Information
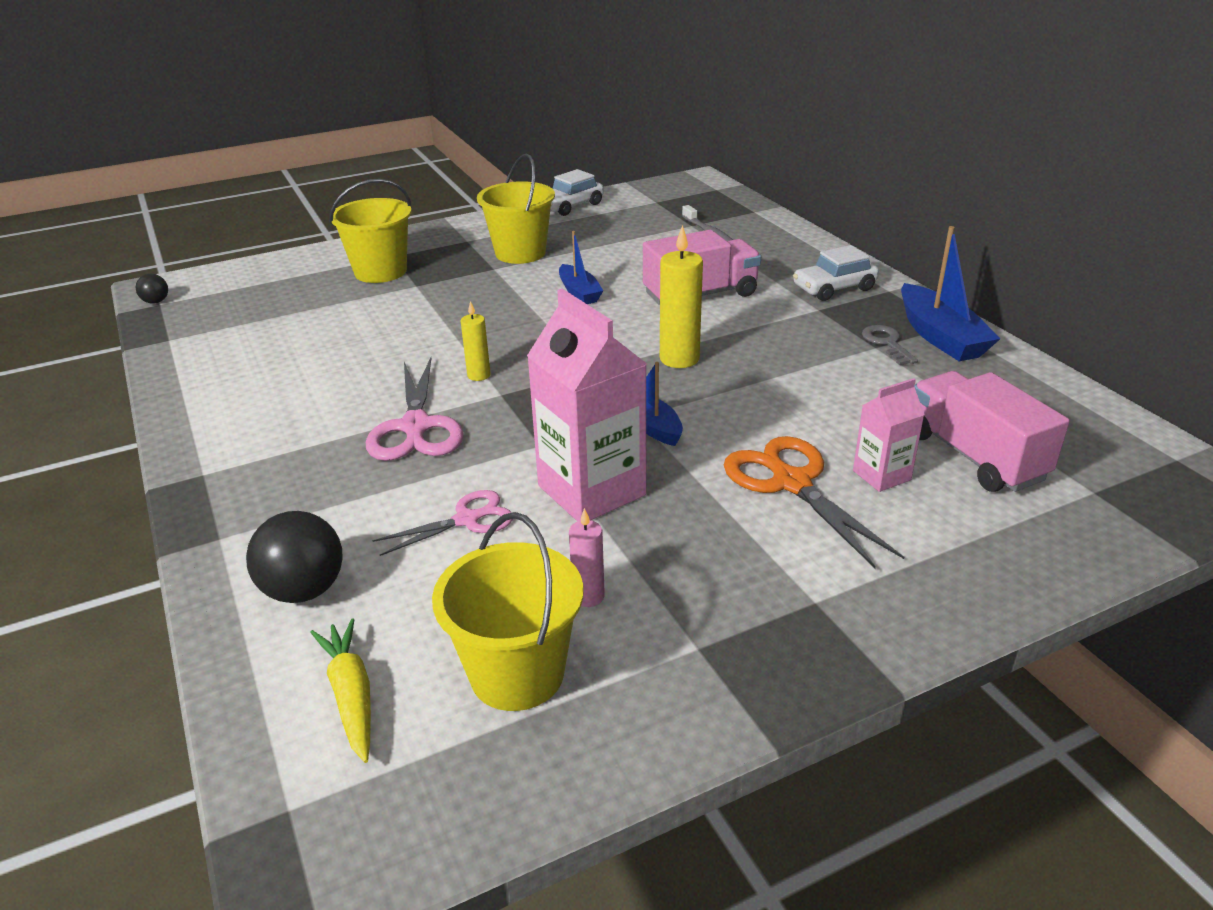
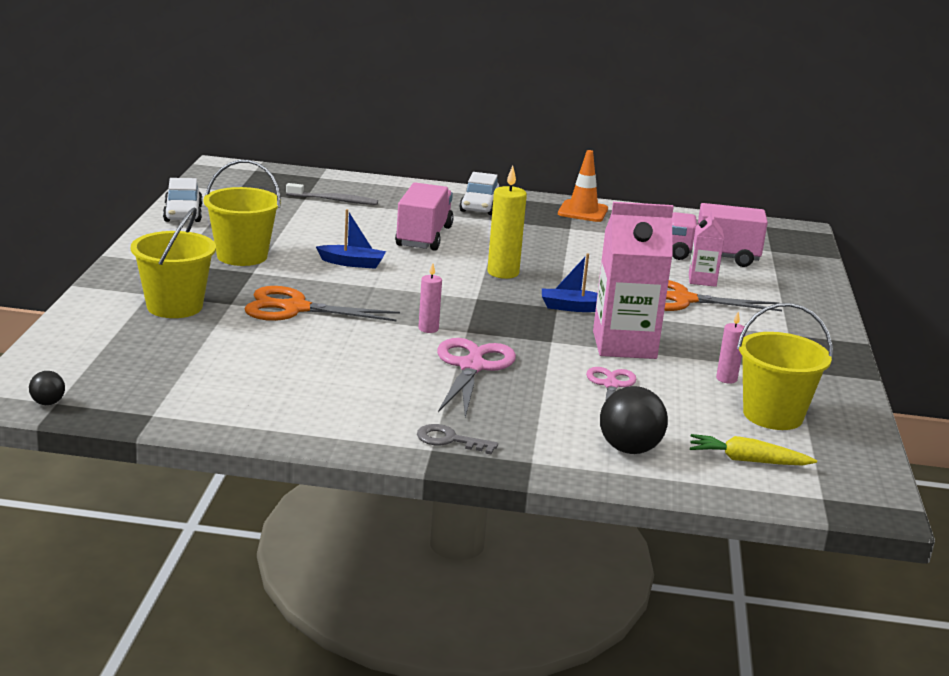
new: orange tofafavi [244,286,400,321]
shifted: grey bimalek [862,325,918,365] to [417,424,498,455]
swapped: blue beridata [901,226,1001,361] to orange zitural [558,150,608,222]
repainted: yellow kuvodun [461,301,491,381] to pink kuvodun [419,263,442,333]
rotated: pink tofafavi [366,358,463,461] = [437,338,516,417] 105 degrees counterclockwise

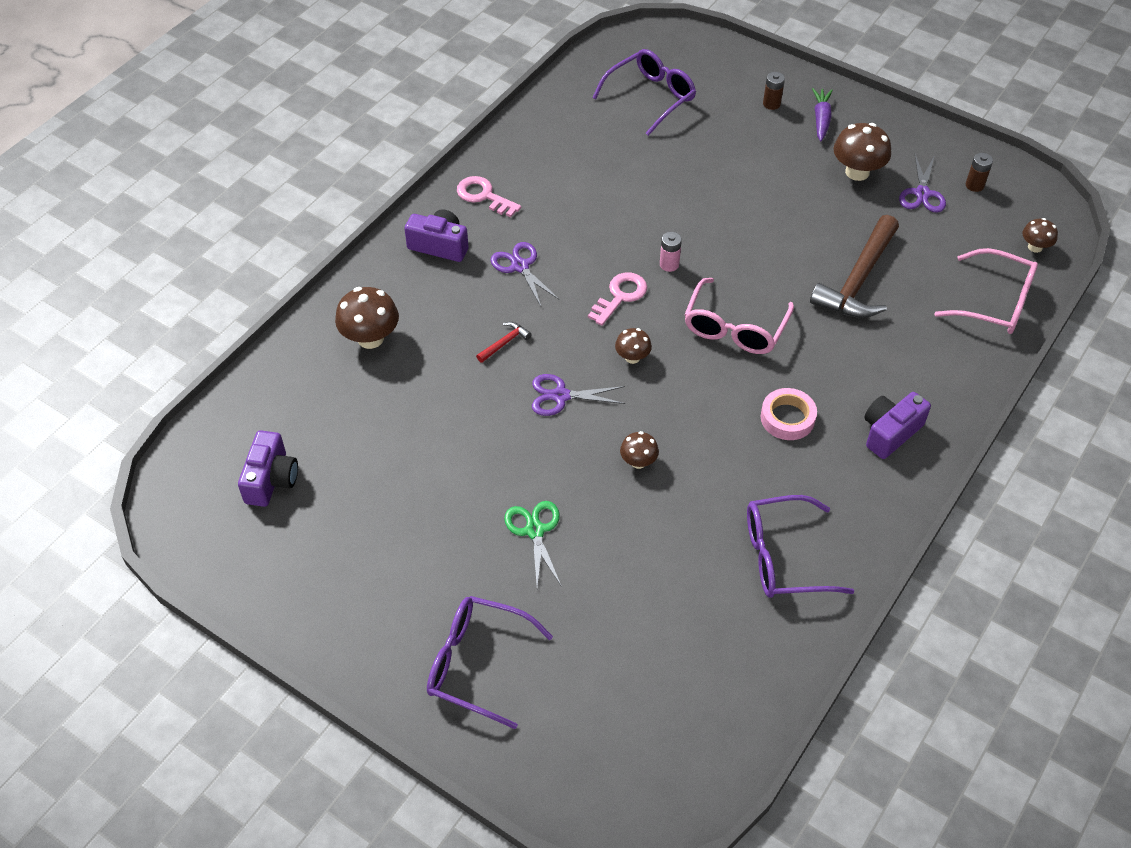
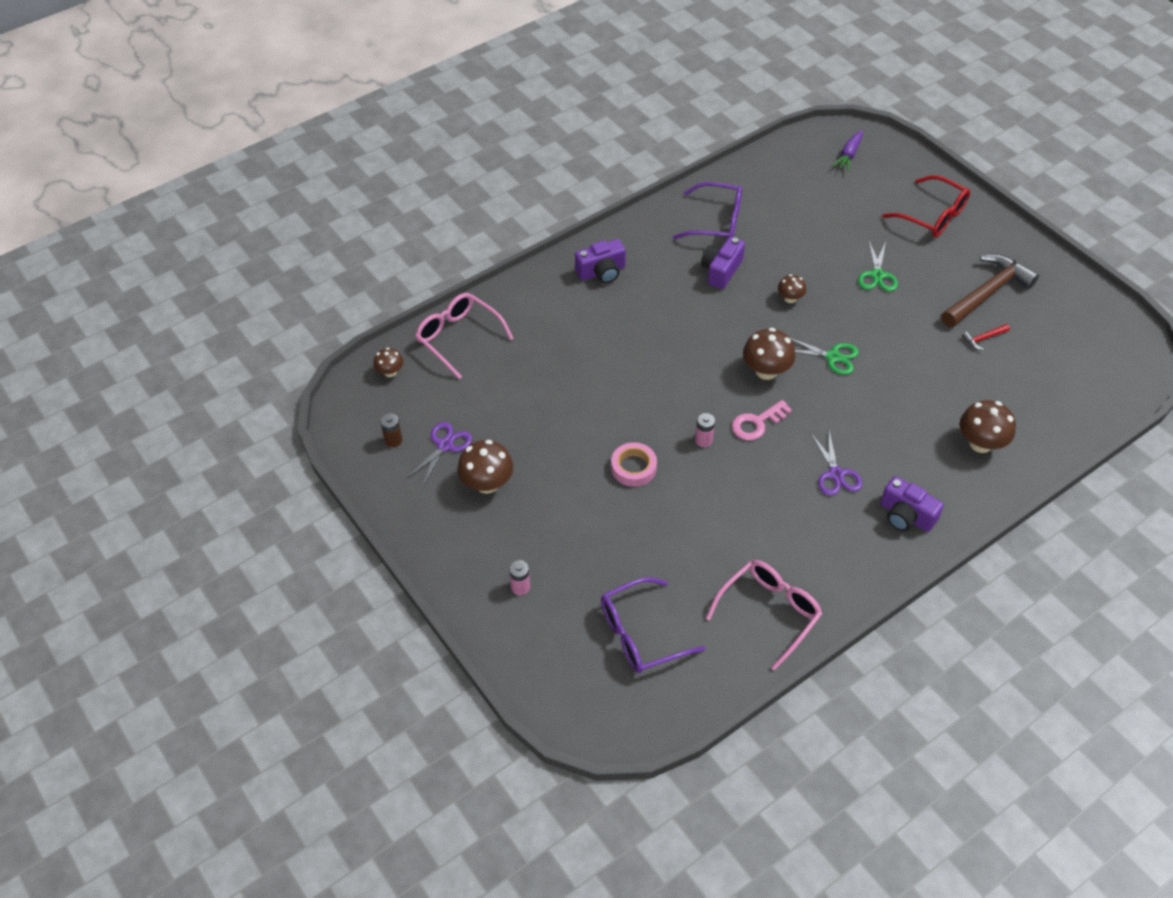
gone: pink bimalek [457,176,521,217]
shifted: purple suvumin [812,88,833,141] to [833,130,863,171]; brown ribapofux [810,215,899,318] to [941,254,1039,327]; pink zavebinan [685,278,794,354] to [706,560,822,671]; red ribapofux [476,322,532,363] to [962,324,1010,350]; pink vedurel [761,388,817,440] to [611,442,657,487];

What you will do
All lines from the one containing "shifted: grey bimalek" through the end of the entries, both ends included, should be written out exactly, with no pictures.

Completed exercise
shifted: grey bimalek [862,325,918,365] to [417,424,498,455]
swapped: blue beridata [901,226,1001,361] to orange zitural [558,150,608,222]
repainted: yellow kuvodun [461,301,491,381] to pink kuvodun [419,263,442,333]
rotated: pink tofafavi [366,358,463,461] = [437,338,516,417] 105 degrees counterclockwise

gone: pink bimalek [457,176,521,217]
shifted: purple suvumin [812,88,833,141] to [833,130,863,171]; brown ribapofux [810,215,899,318] to [941,254,1039,327]; pink zavebinan [685,278,794,354] to [706,560,822,671]; red ribapofux [476,322,532,363] to [962,324,1010,350]; pink vedurel [761,388,817,440] to [611,442,657,487];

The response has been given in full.